# JOB
All of the records below must be reproduced exactly, minus any pictures.

Multi-image counting data:
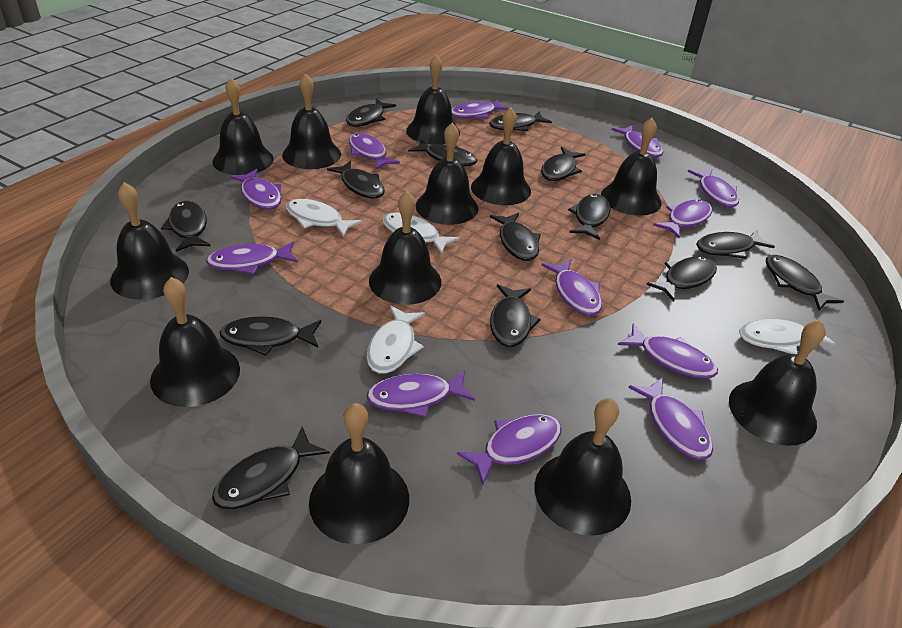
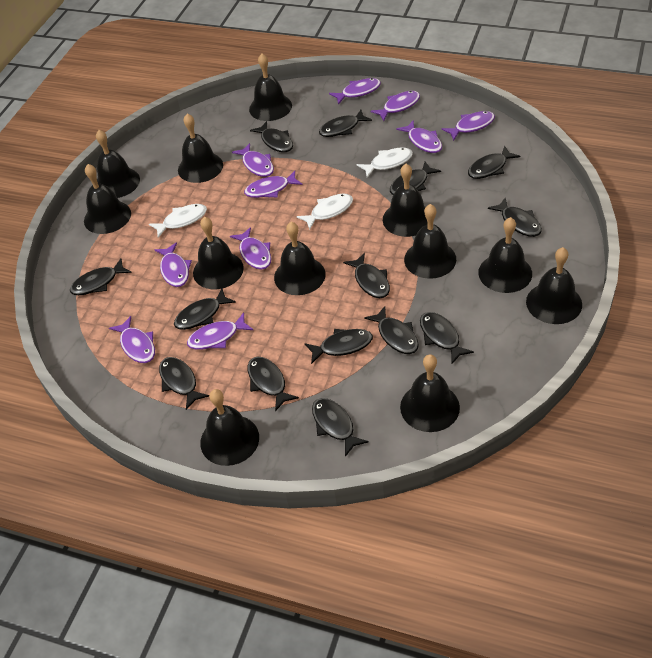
purple fish: 12 -> 10
white fish: 4 -> 3

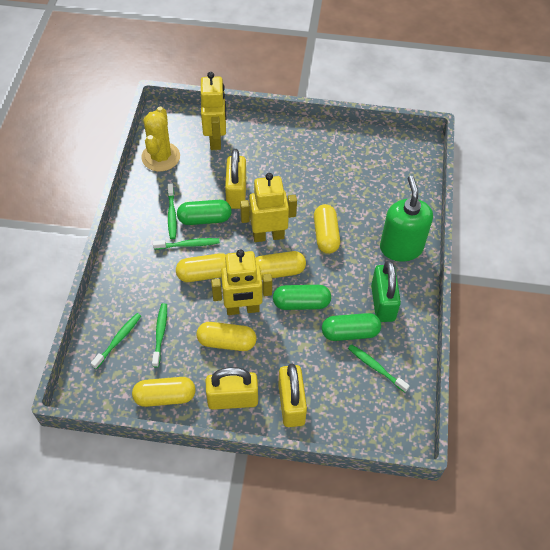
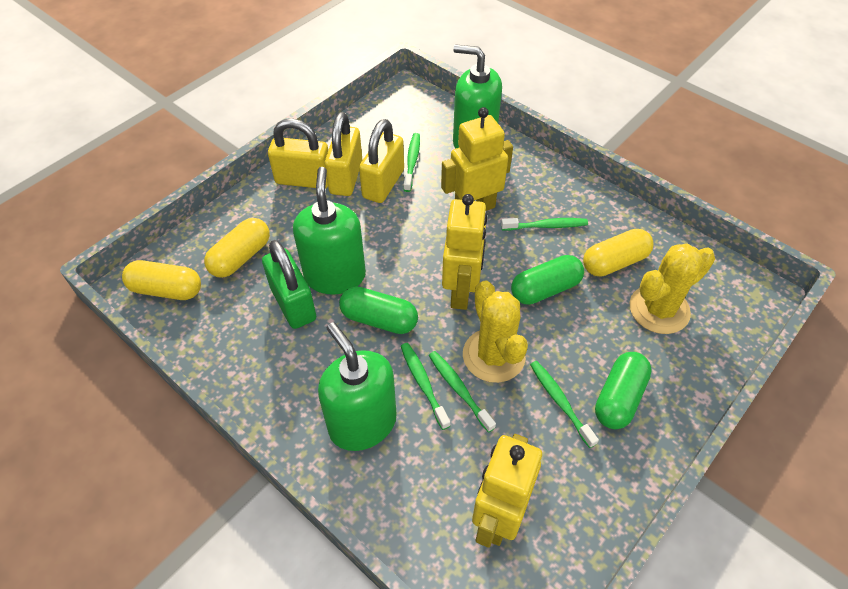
green soap dispenser: 1 -> 3
yellow cactus: 1 -> 2
yellow capsule: 5 -> 3

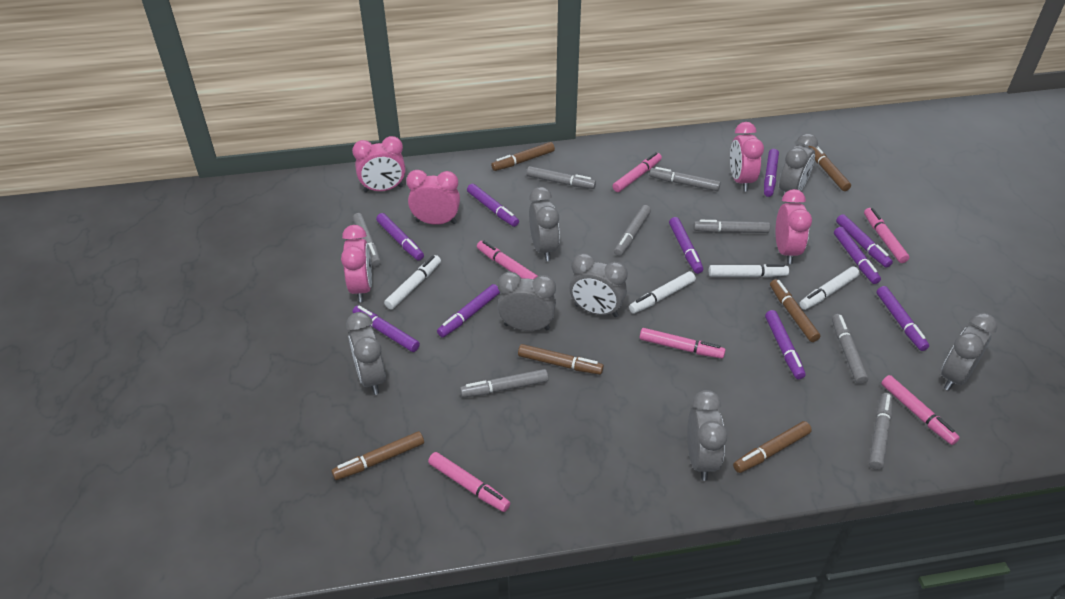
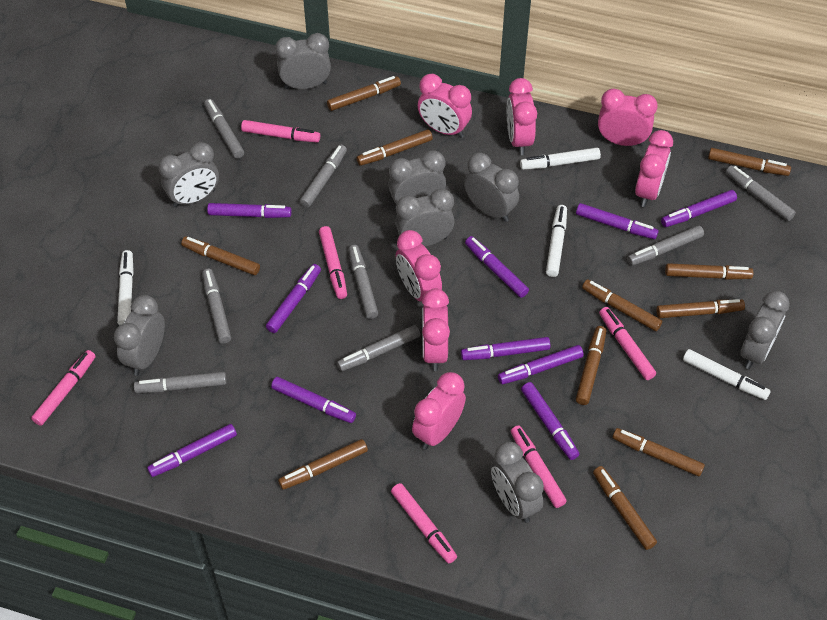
brown marker: 6 -> 11
grey clock: 7 -> 8
pink clock: 5 -> 7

# RESPONSE AREA
purple fish: 12 -> 10
white fish: 4 -> 3

green soap dispenser: 1 -> 3
yellow cactus: 1 -> 2
yellow capsule: 5 -> 3

brown marker: 6 -> 11
grey clock: 7 -> 8
pink clock: 5 -> 7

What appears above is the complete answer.